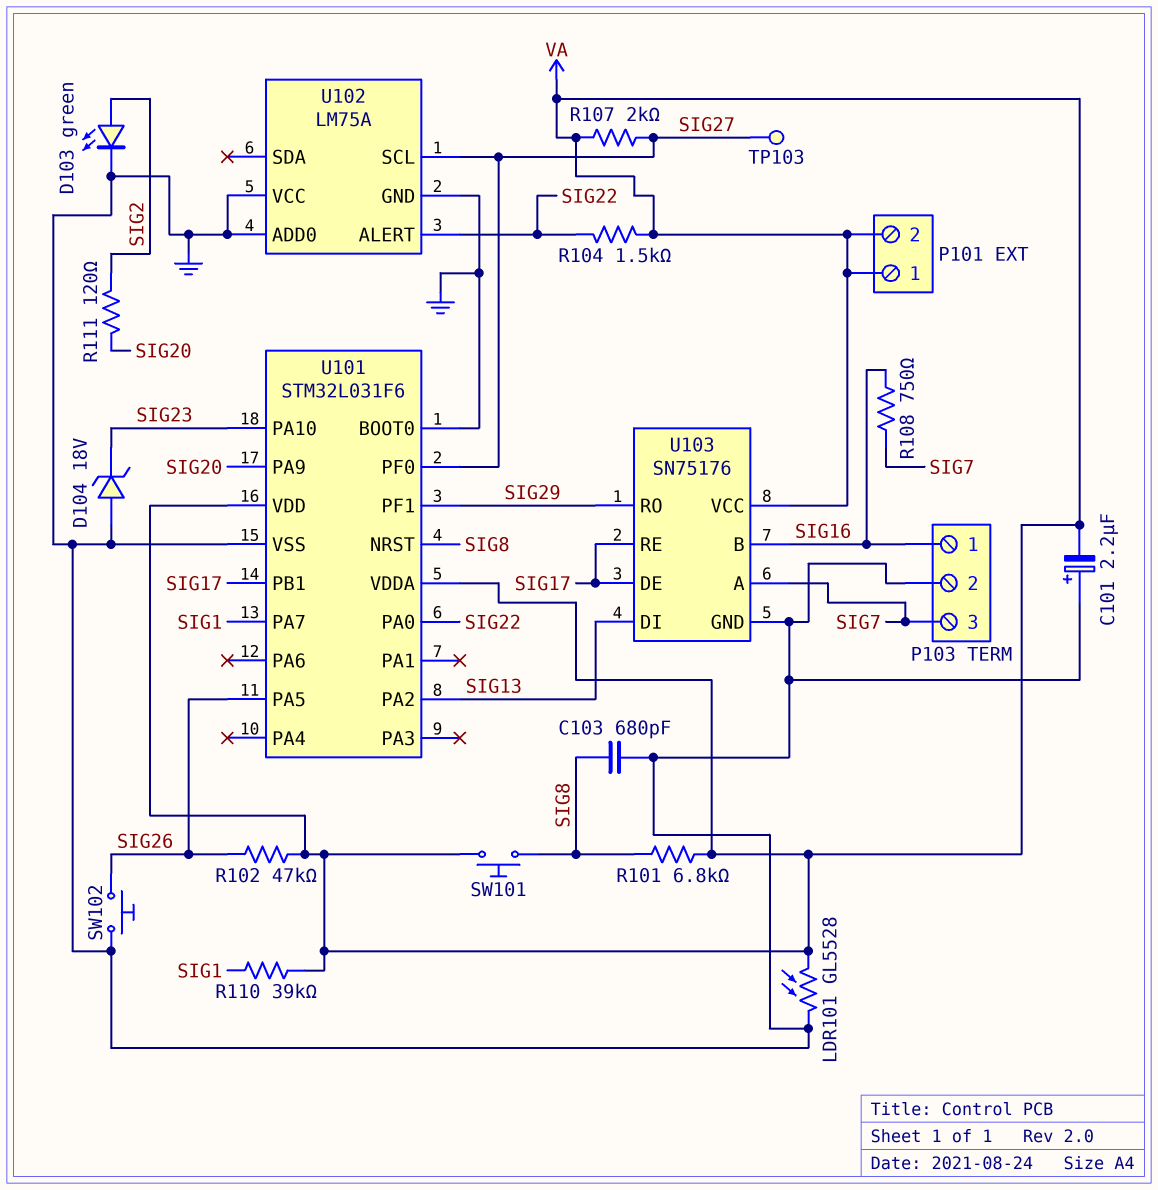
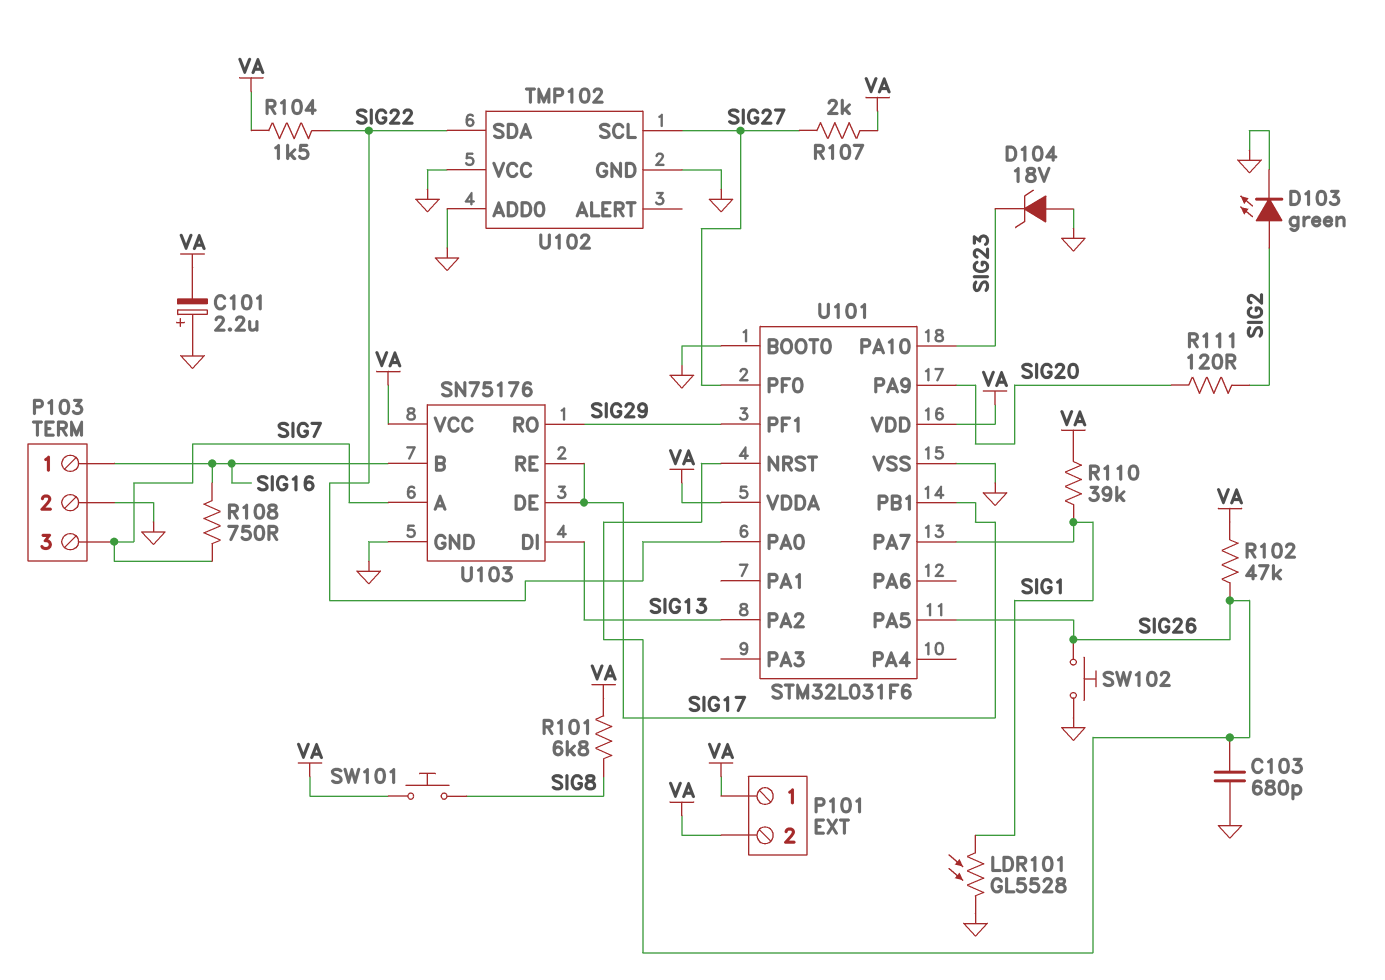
C103: 680pF (GND, SIG8) -> 680pF (GND, SIG26)
LDR101: GL5528 (GND, VA) -> GL5528 (GND, SIG1)
TP103: test point (SIG27) -> none
U101 pin NRST: SIG8 -> SIG26
U102: LM75A -> TMP102
U102 pin ALERT: SIG22 -> none
U102 pin SDA: none -> SIG22

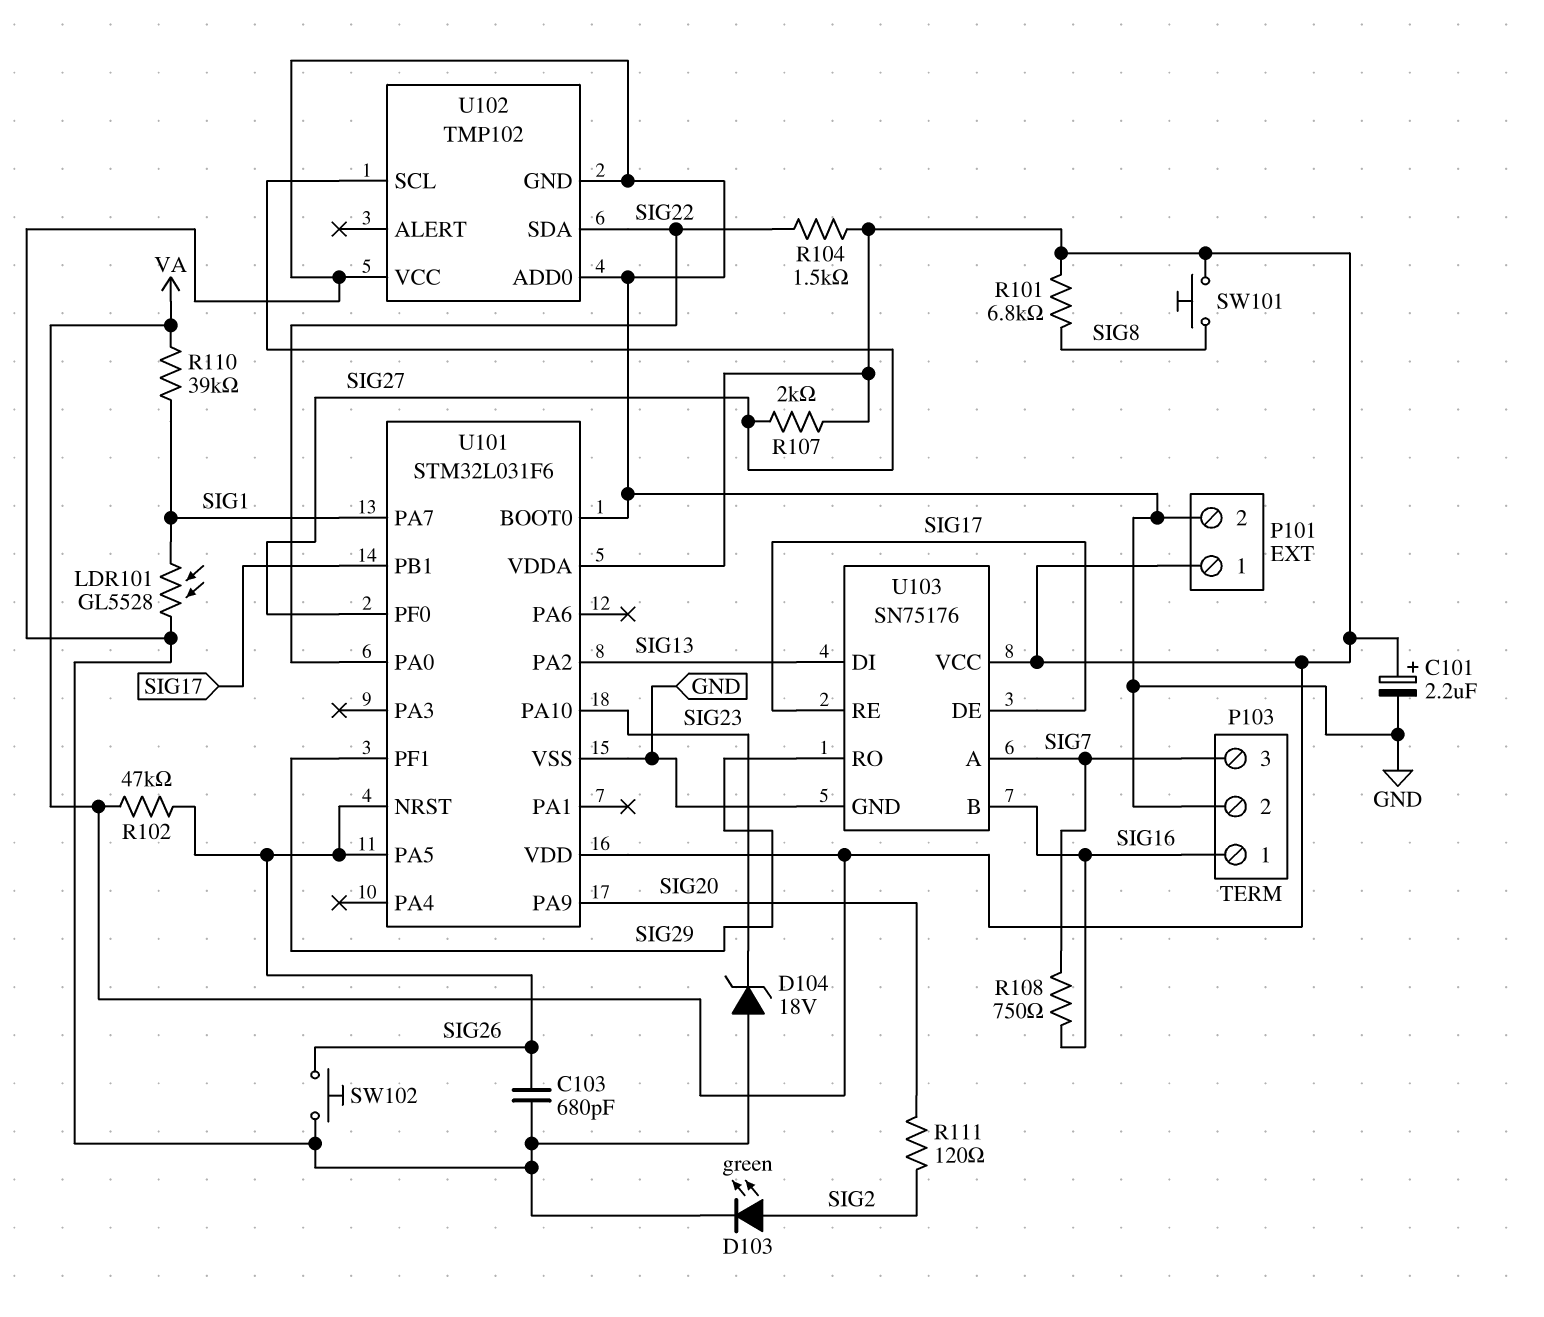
C101: 2.2uF (plus GND, minus VA) -> 2.2uF (plus VA, minus GND)
P101 pin 2: VA -> GND

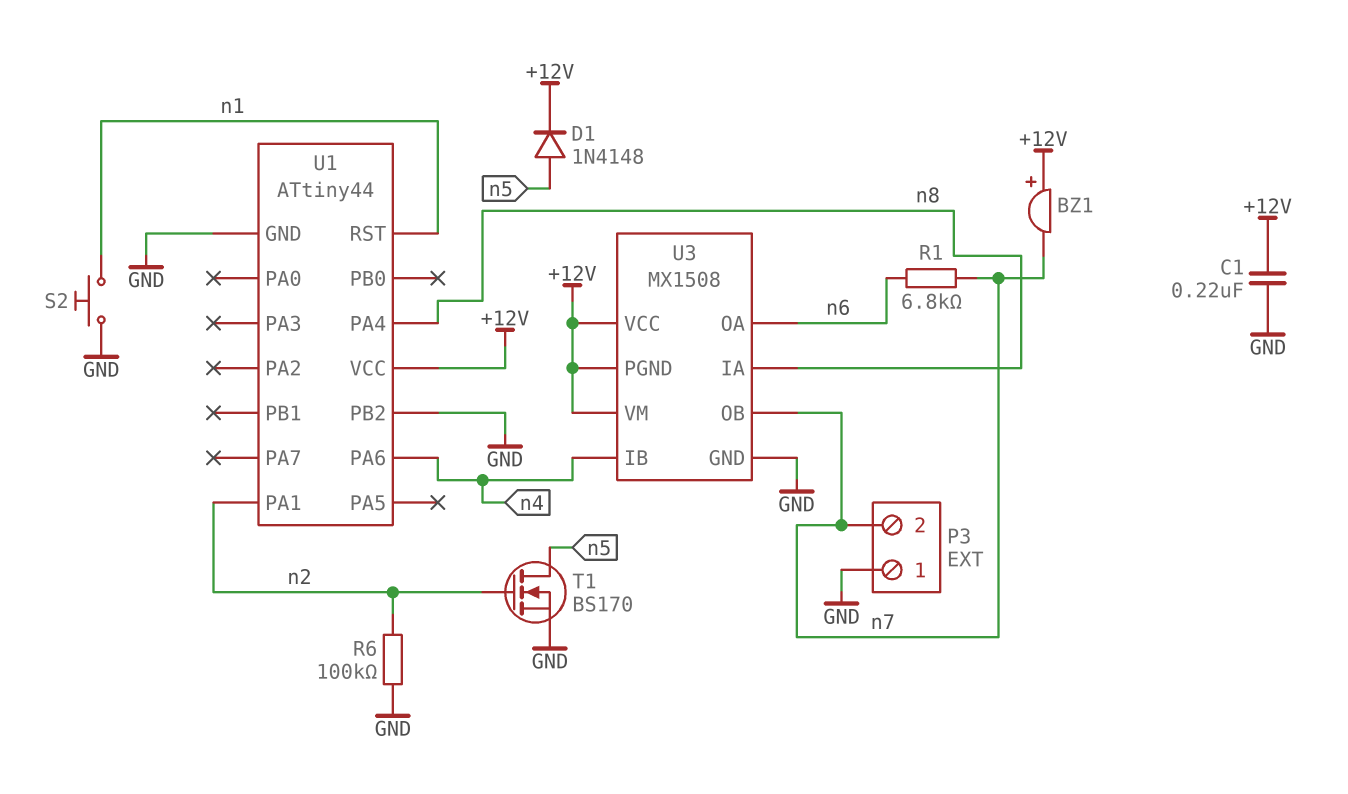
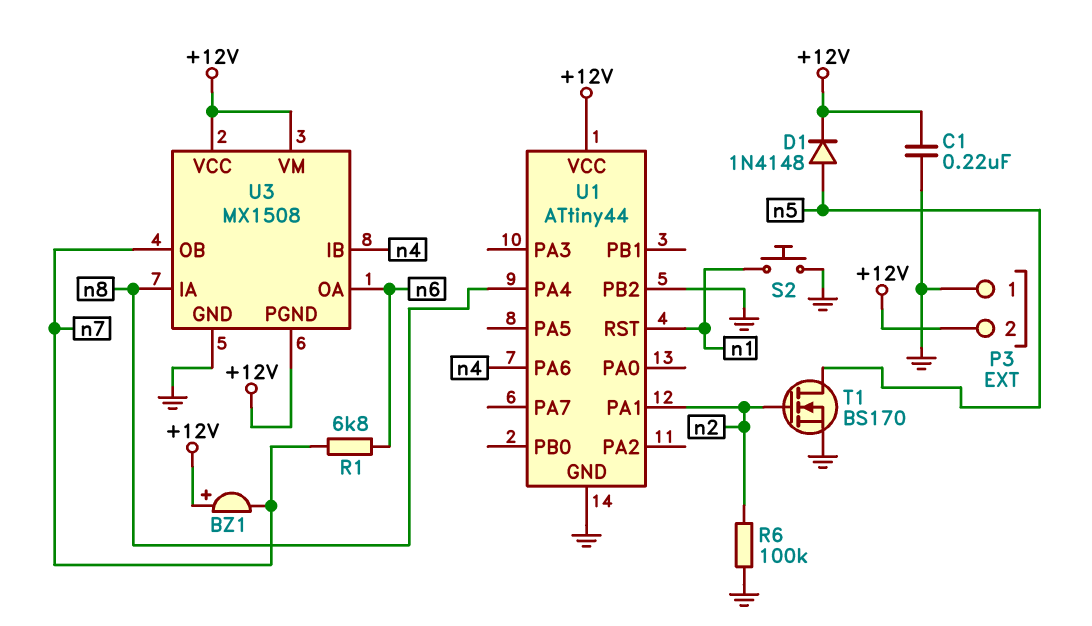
P3 pin 2: n7 -> +12V

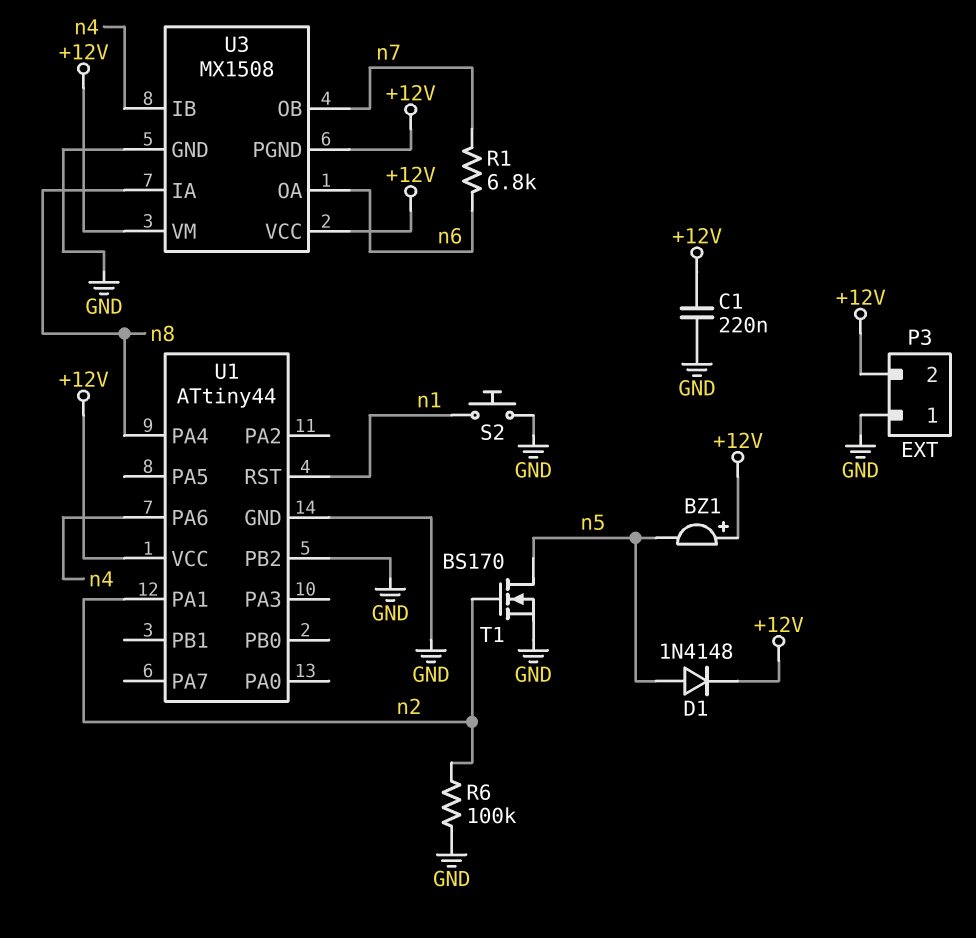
BZ1: buzzer (plus +12V, minus n7) -> buzzer (plus +12V, minus n5)

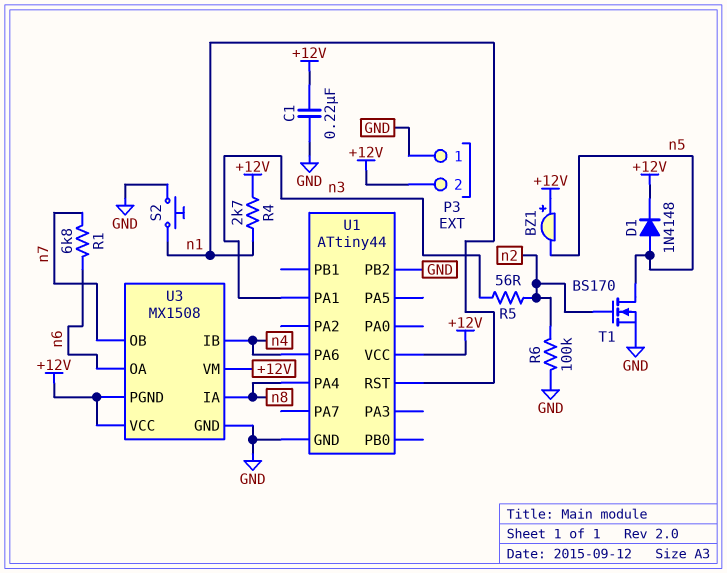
R4: none -> 2.7k (+12V, n1)
R5: none -> 56 (n2, n3)
U1 pin PA1: n2 -> n3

# [Directions for this task]
Retype the data above exactly. Leave the pictures out.

# [Solution for this exercise]
C103: 680pF (GND, SIG8) -> 680pF (GND, SIG26)
LDR101: GL5528 (GND, VA) -> GL5528 (GND, SIG1)
TP103: test point (SIG27) -> none
U101 pin NRST: SIG8 -> SIG26
U102: LM75A -> TMP102
U102 pin ALERT: SIG22 -> none
U102 pin SDA: none -> SIG22

C101: 2.2uF (plus GND, minus VA) -> 2.2uF (plus VA, minus GND)
P101 pin 2: VA -> GND

P3 pin 2: n7 -> +12V

BZ1: buzzer (plus +12V, minus n7) -> buzzer (plus +12V, minus n5)

R4: none -> 2.7k (+12V, n1)
R5: none -> 56 (n2, n3)
U1 pin PA1: n2 -> n3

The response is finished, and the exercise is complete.